* Prompt: Which lines to output? The line containing "pink semicircle: (254, 84)" and every line after it in the data below, each copied exactly.

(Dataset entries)
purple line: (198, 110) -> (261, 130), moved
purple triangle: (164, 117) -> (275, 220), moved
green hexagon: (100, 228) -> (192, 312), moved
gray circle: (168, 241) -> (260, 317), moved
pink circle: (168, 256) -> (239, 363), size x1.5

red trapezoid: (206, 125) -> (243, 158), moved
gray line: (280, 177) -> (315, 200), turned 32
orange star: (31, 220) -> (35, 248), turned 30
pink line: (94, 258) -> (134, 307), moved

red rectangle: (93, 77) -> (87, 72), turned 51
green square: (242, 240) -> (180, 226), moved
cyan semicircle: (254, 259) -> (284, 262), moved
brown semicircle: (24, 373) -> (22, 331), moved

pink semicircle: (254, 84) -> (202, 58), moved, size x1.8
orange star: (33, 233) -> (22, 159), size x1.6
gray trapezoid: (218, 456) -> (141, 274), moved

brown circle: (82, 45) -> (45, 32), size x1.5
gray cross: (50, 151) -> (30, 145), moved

* Answer for this exercise:
pink semicircle: (254, 84) -> (202, 58), moved, size x1.8
orange star: (33, 233) -> (22, 159), size x1.6
gray trapezoid: (218, 456) -> (141, 274), moved

brown circle: (82, 45) -> (45, 32), size x1.5
gray cross: (50, 151) -> (30, 145), moved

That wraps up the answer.